Begin at the line with "LIGHT2 pin GND: none -> GND" and set down each line exactly until the listing ends. Images stay out.
───── Information provided
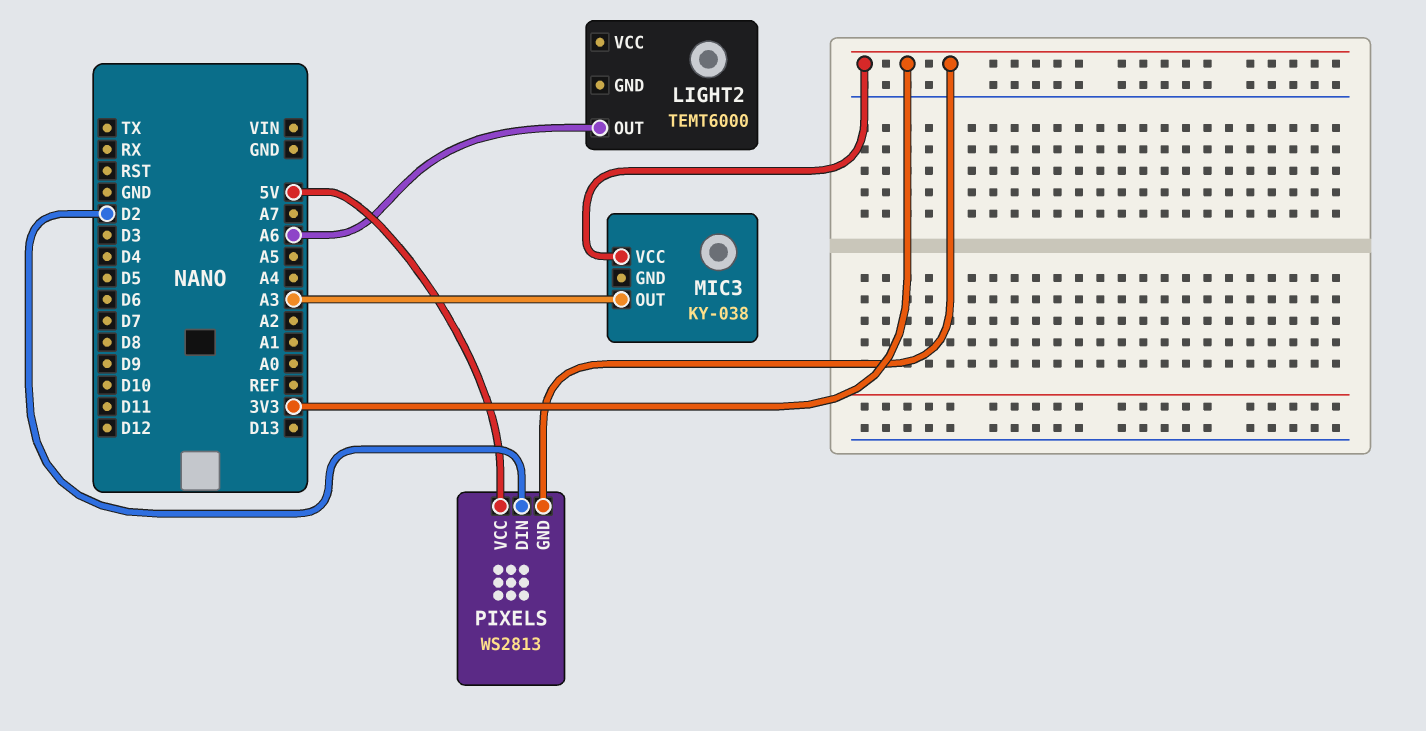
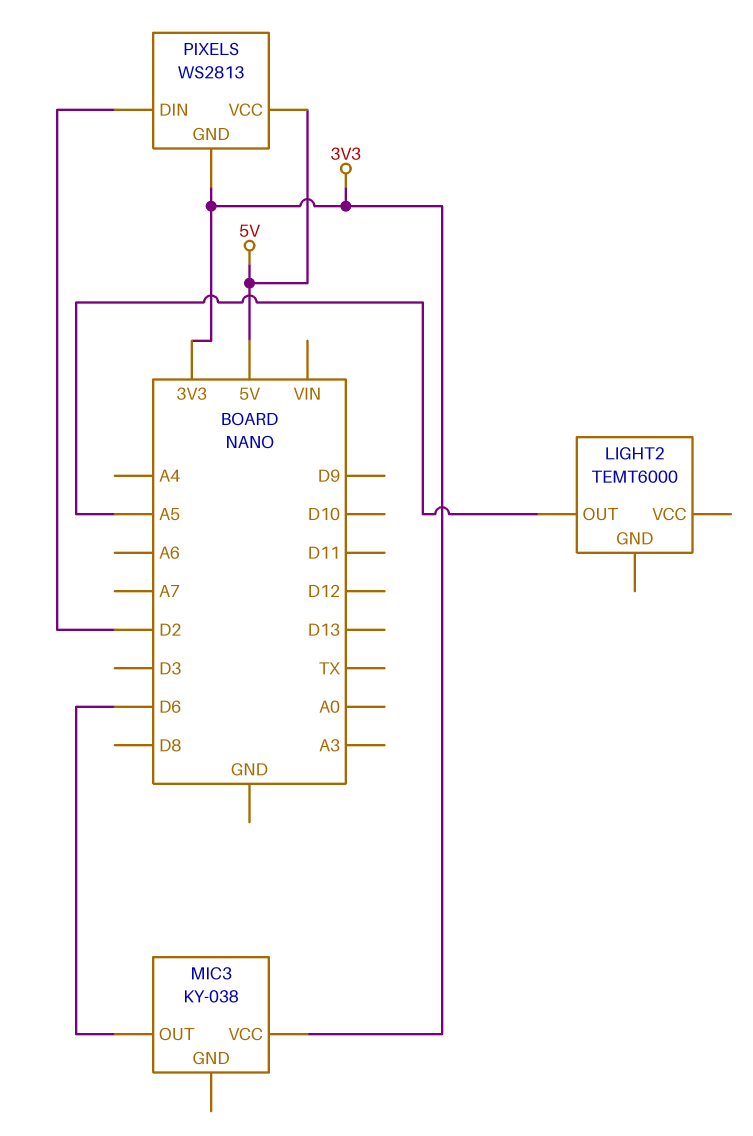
LIGHT2 pin OUT: A6 -> A5
MIC3 pin OUT: A3 -> D6

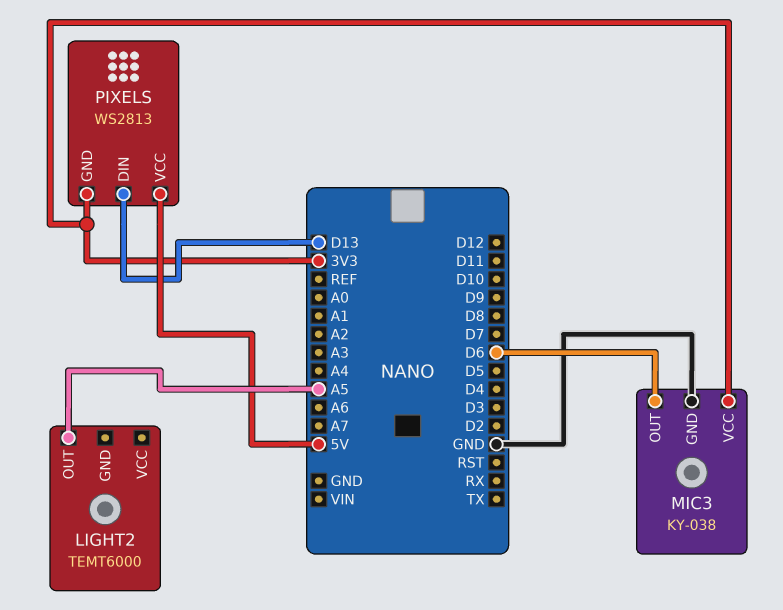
MIC3 pin GND: none -> GND
PIXELS pin DIN: D2 -> D13

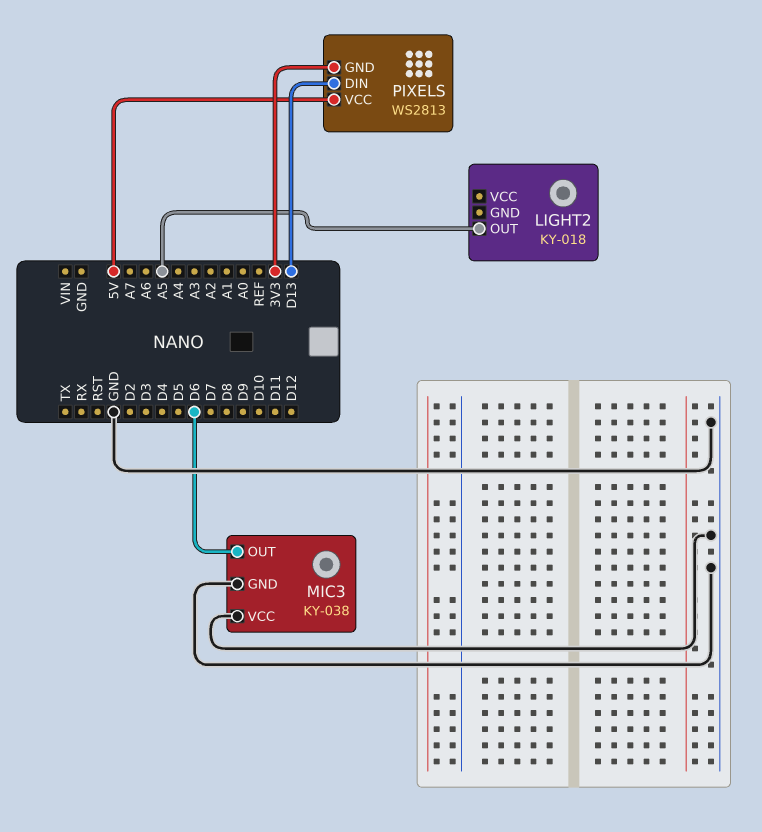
LIGHT2: TEMT6000 -> KY-018
MIC3 pin VCC: 3V3 -> GND

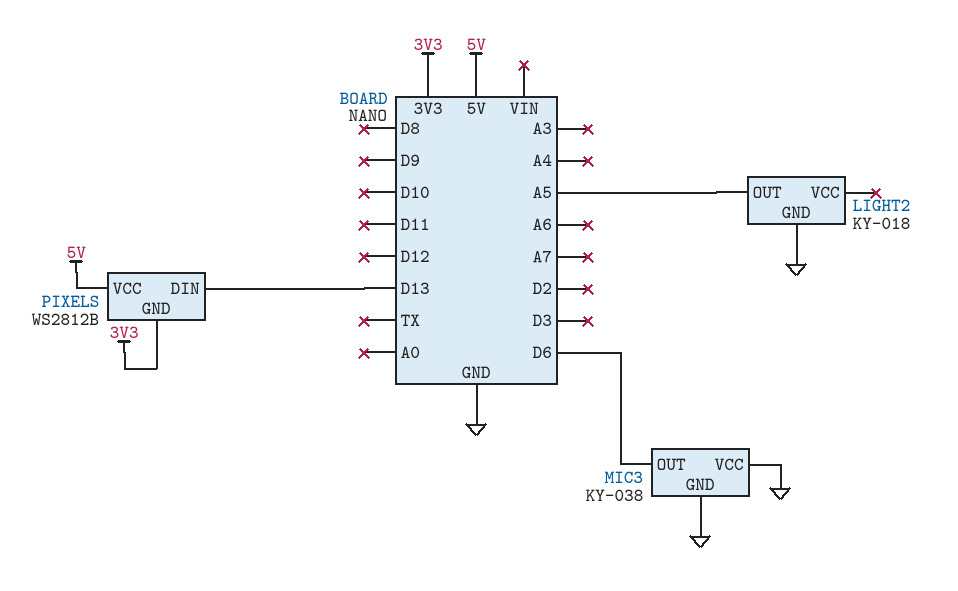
LIGHT2 pin GND: none -> GND
PIXELS: WS2813 -> WS2812B

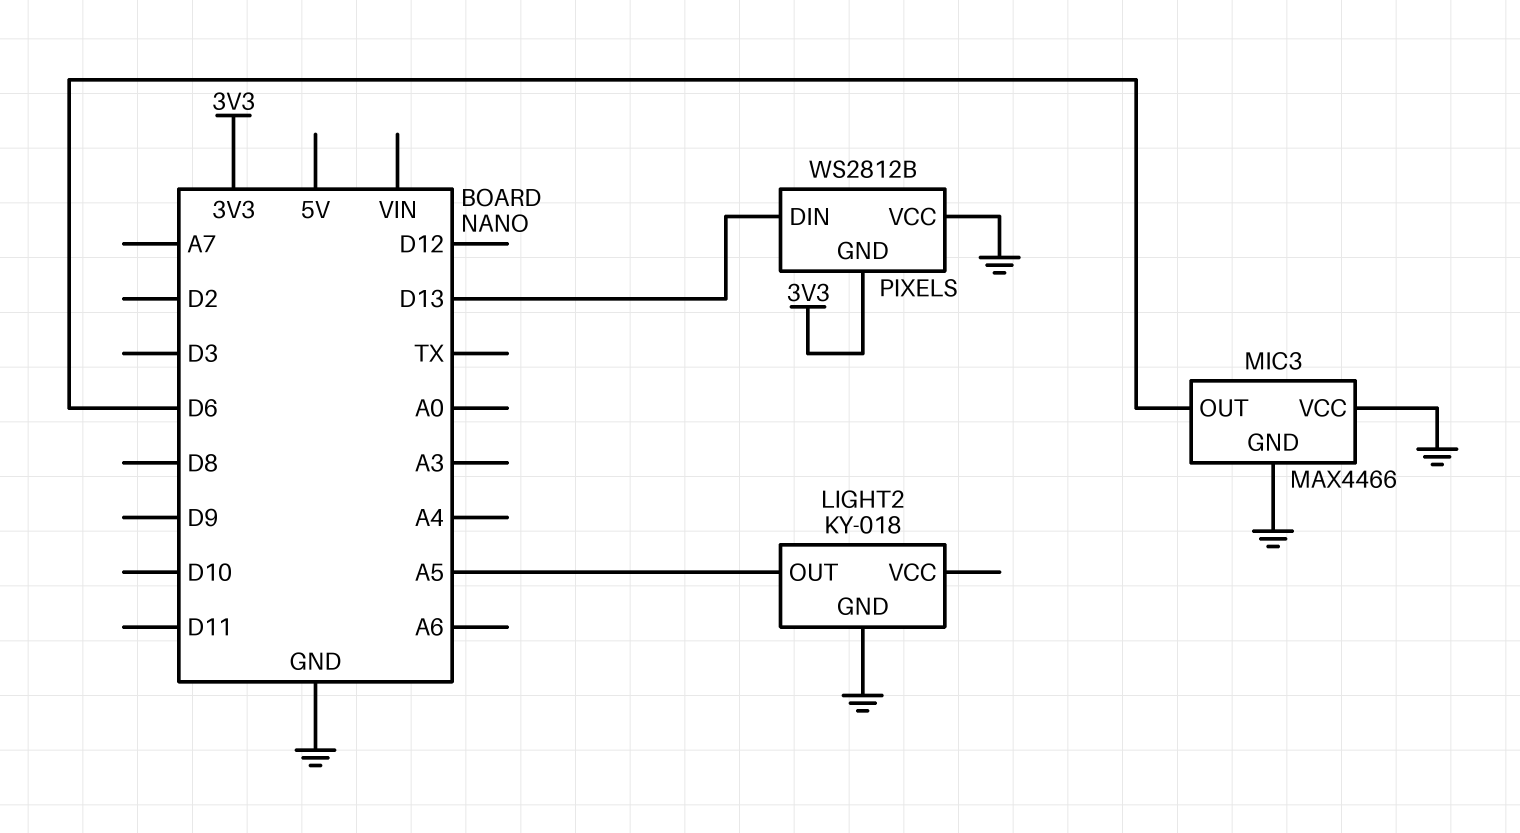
MIC3: KY-038 -> MAX4466
PIXELS pin VCC: 5V -> GND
──────────
■ Answer box ■
LIGHT2 pin GND: none -> GND
PIXELS: WS2813 -> WS2812B

MIC3: KY-038 -> MAX4466
PIXELS pin VCC: 5V -> GND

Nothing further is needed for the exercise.